- Problem statement
Check every line of the material below for "none". Give the number of lines that have it, and only that.
--- START ---
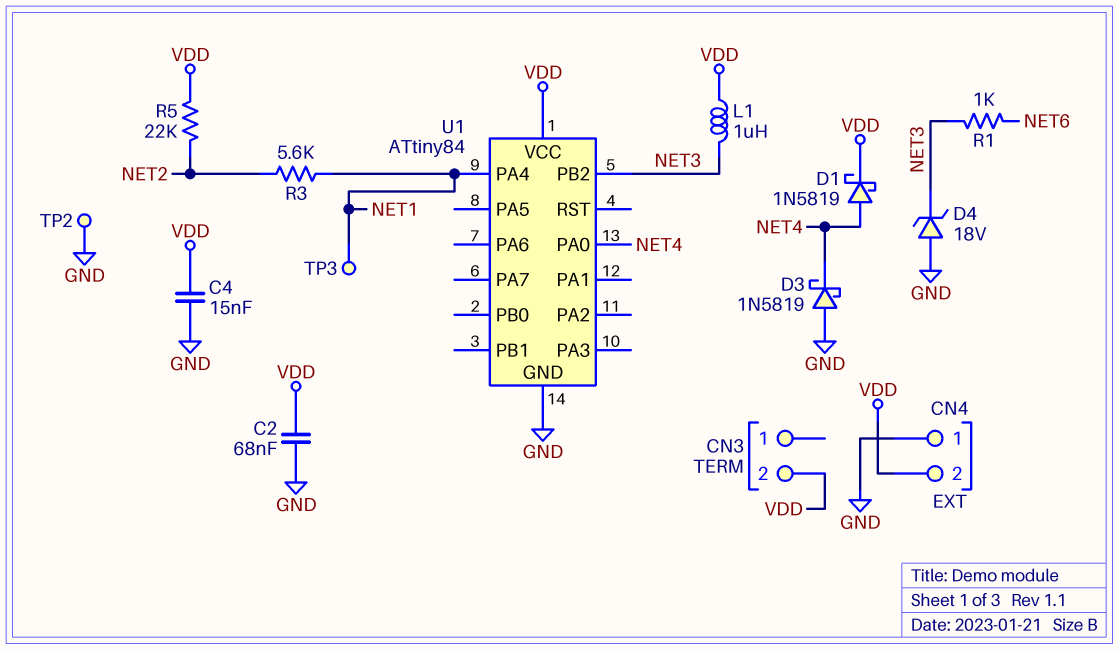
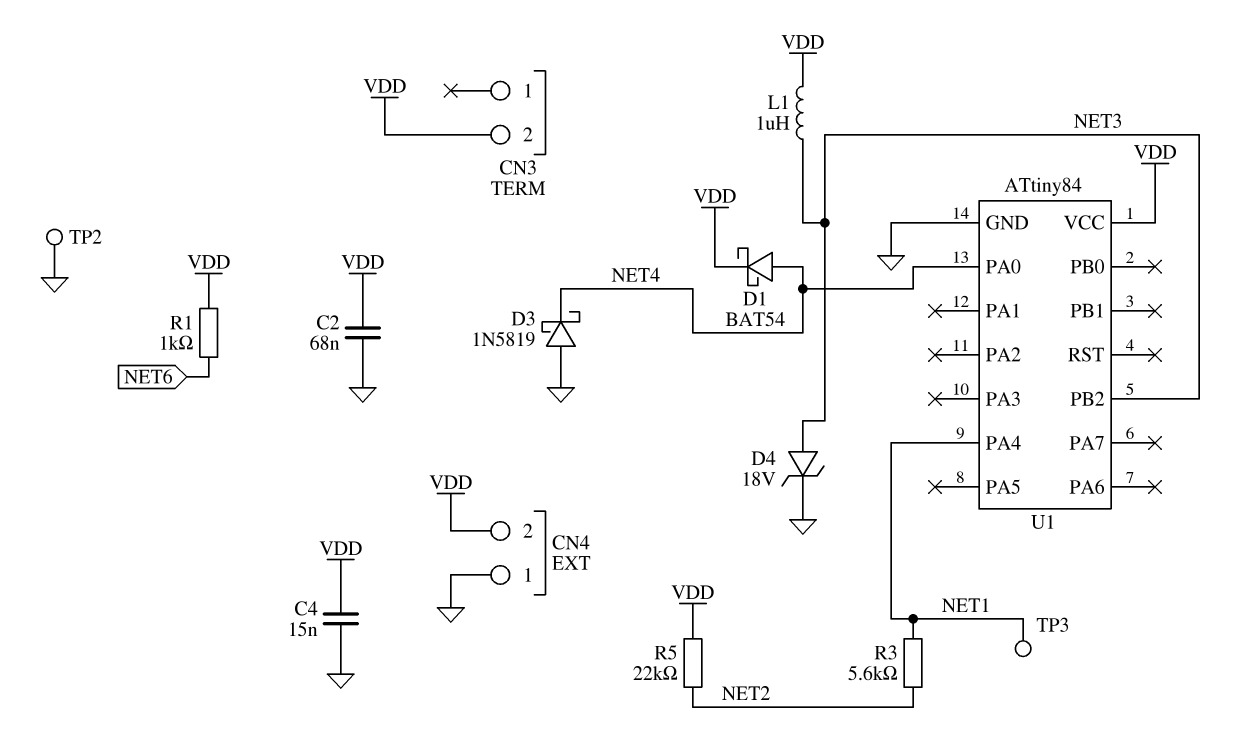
D1: schottky 1N5819 (A NET4, K VDD) -> schottky BAT54 (A NET4, K VDD)
D4: zener 18V (A GND, K NET3) -> zener 18V (A NET3, K GND)
R1: 1k (NET3, NET6) -> 1k (NET6, VDD)

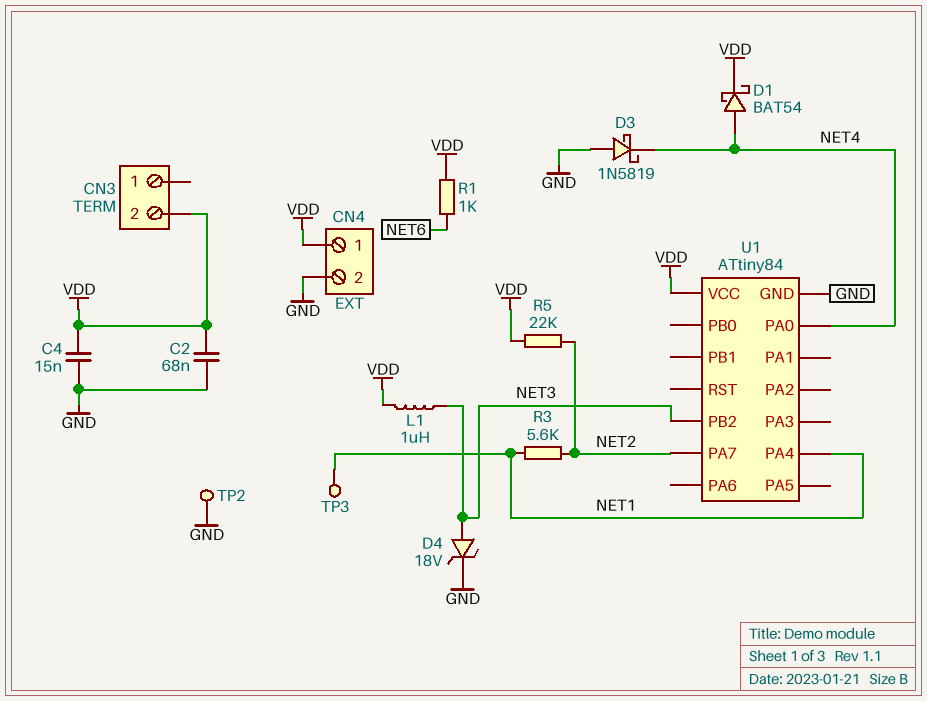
CN4 pin 1: GND -> VDD
CN4 pin 2: VDD -> GND
U1 pin PA7: none -> NET2

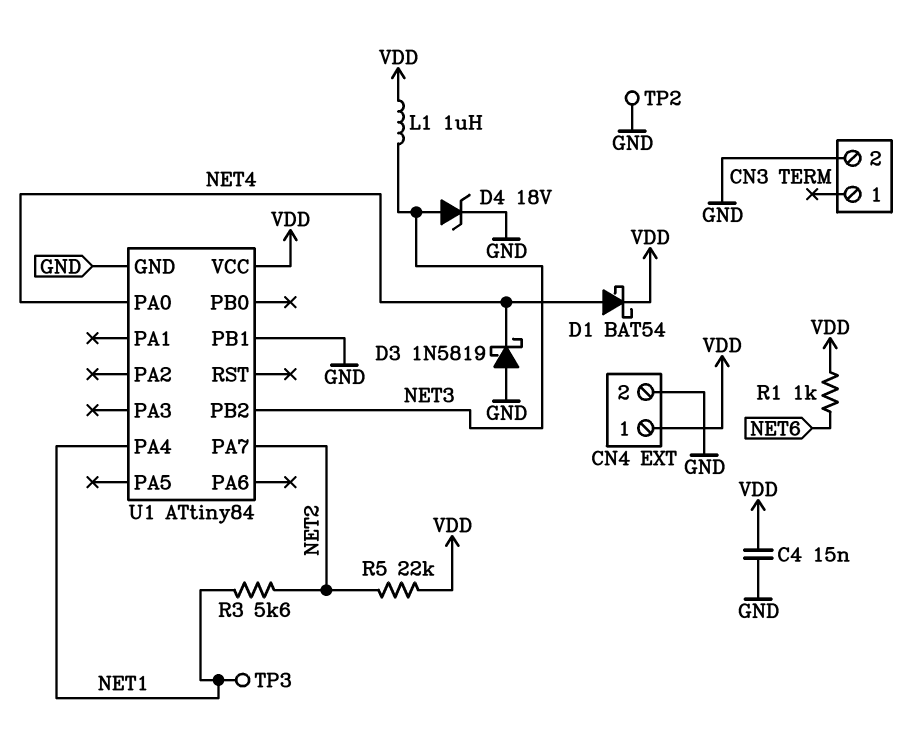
C2: 68nF (GND, VDD) -> none
CN3 pin 2: VDD -> GND
U1 pin PB1: none -> GND

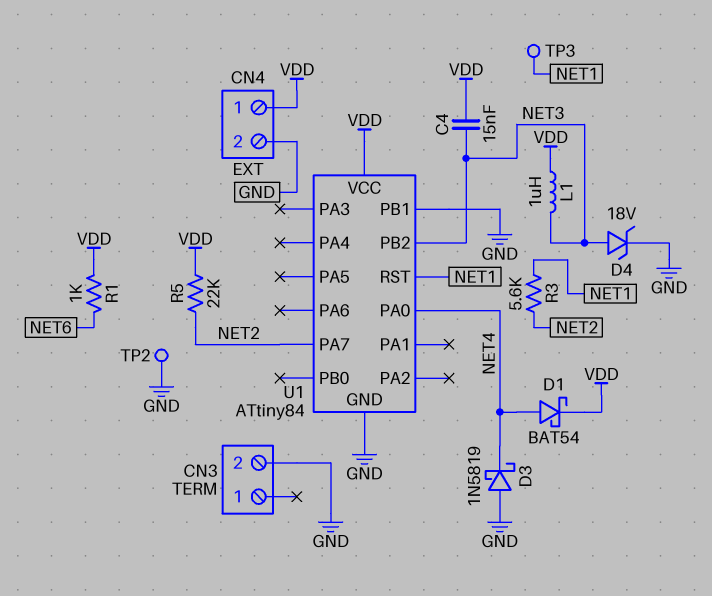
C4: 15nF (GND, VDD) -> 15nF (NET3, VDD)
U1 pin PA4: NET1 -> none
U1 pin RST: none -> NET1

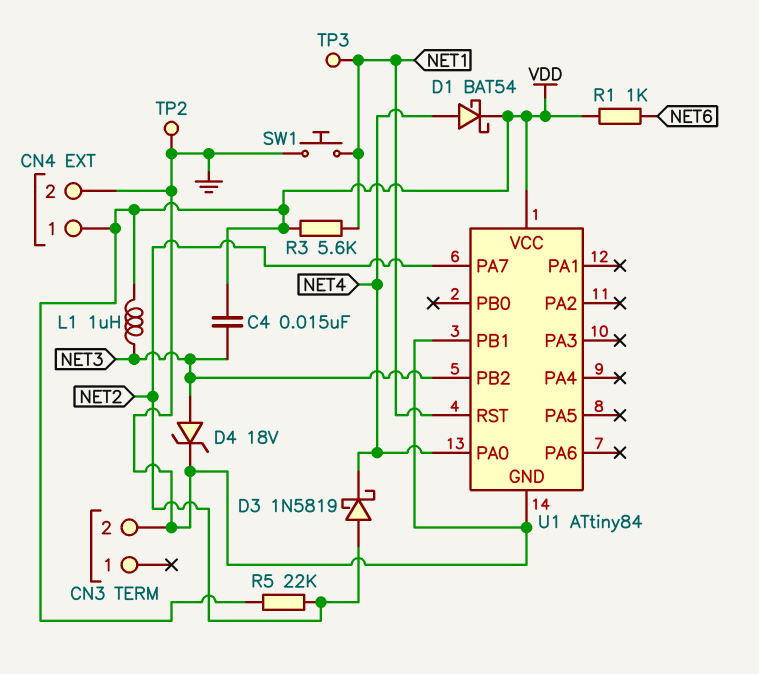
D3: schottky 1N5819 (A GND, K NET4) -> schottky 1N5819 (A NET2, K NET4)
R3: 5.6k (NET1, NET2) -> 5.6k (NET1, VDD)
SW1: none -> button (GND, NET1)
--- END ---
- Solution
6